### Given records
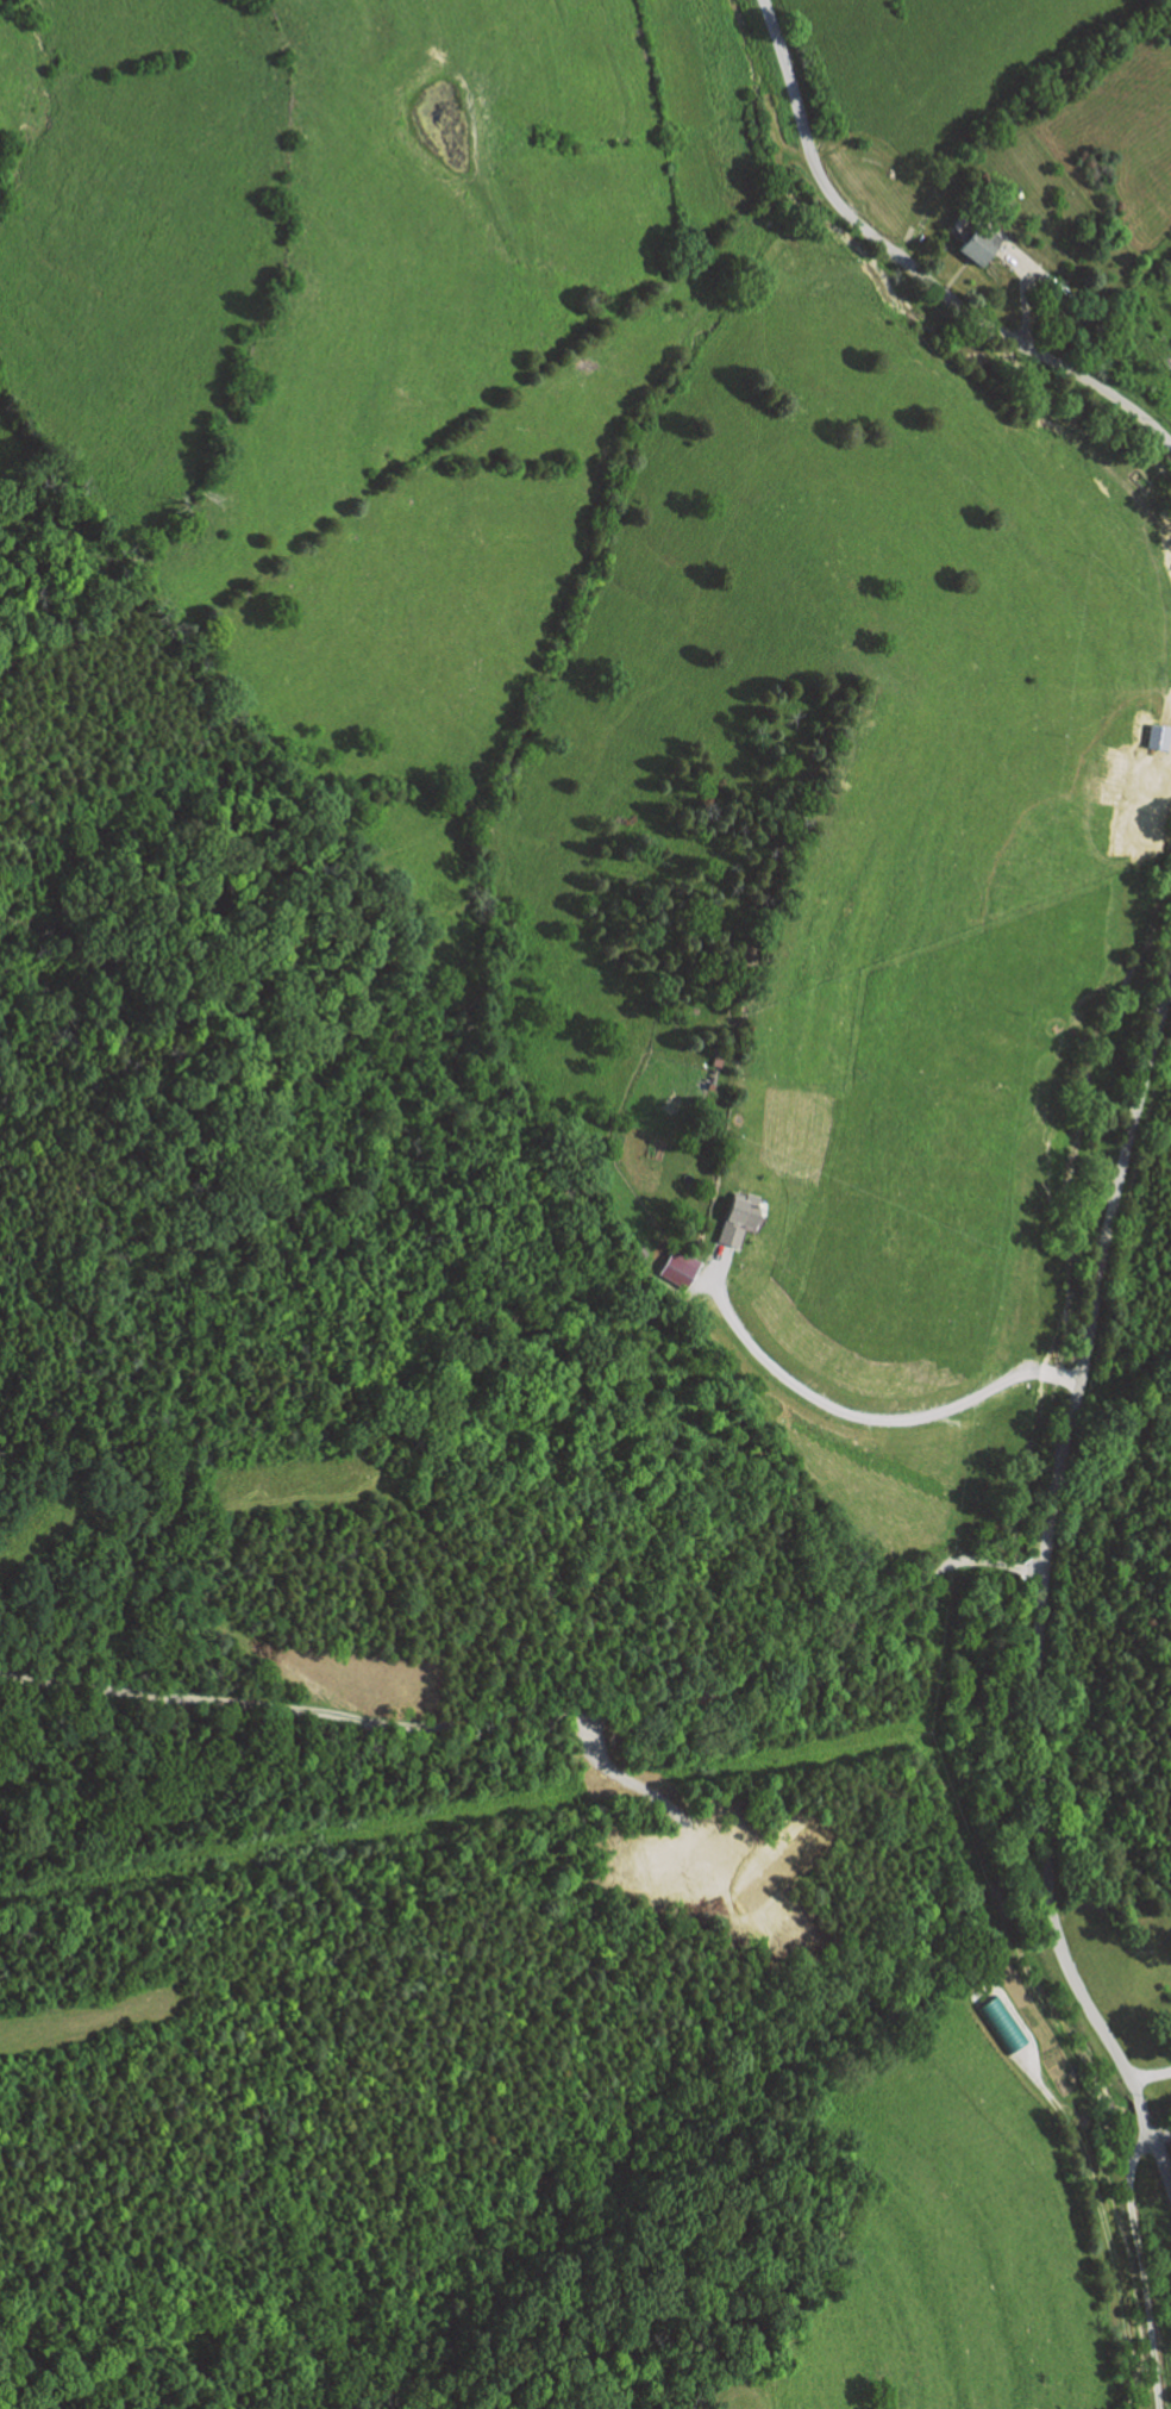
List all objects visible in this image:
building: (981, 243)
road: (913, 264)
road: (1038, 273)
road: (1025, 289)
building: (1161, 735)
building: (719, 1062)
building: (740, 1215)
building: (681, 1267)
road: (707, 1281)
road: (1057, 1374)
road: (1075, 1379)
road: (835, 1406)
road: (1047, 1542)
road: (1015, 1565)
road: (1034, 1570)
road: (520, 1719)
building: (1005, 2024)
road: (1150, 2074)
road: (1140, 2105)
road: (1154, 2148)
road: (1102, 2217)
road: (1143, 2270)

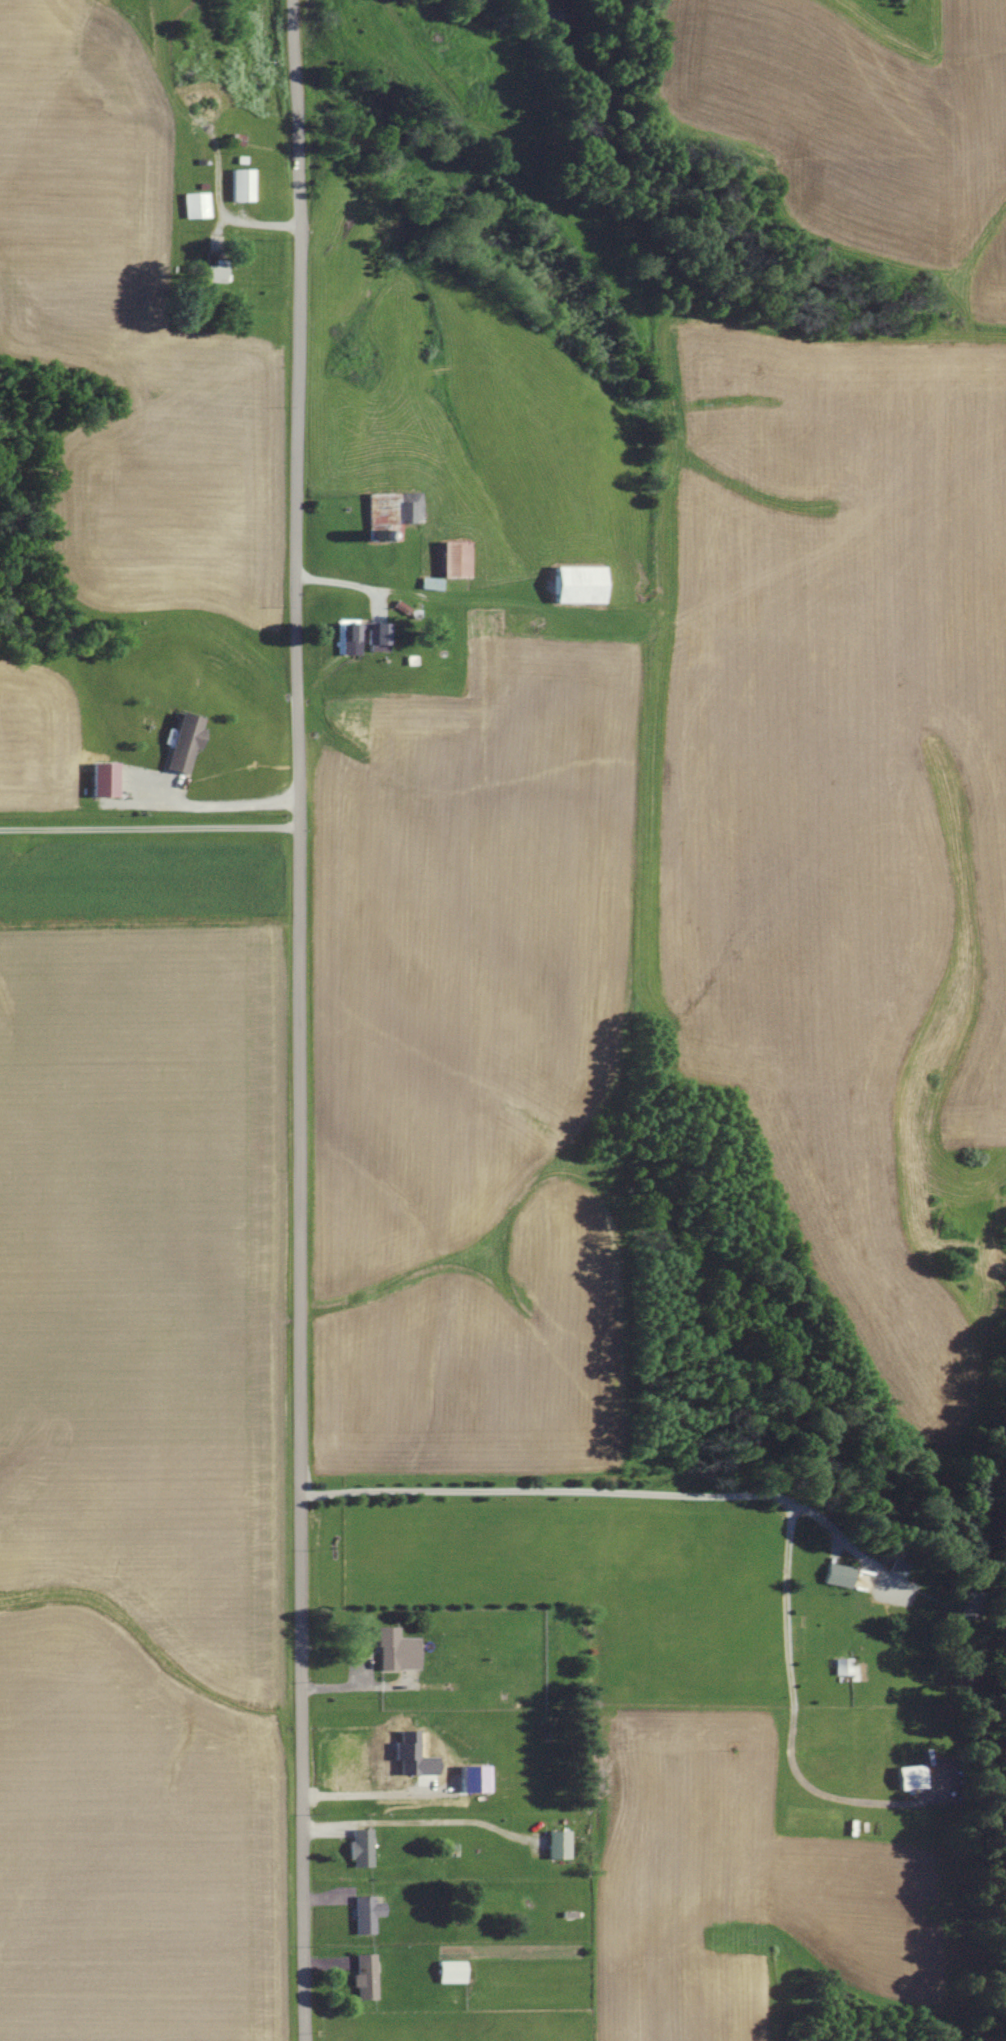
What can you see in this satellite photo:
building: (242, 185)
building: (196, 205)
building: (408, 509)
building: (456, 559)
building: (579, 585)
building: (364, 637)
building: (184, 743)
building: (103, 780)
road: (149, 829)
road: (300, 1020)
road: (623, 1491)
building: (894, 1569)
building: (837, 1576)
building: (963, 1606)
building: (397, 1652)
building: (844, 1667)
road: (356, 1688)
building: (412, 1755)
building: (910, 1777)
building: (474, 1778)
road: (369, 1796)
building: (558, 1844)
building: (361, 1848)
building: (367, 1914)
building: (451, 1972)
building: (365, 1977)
######
[Job]:
Go through the listing and copy each line with the string "this".

[Answer space]:
List all objects visible in this image:
What can you see in this satellite photo:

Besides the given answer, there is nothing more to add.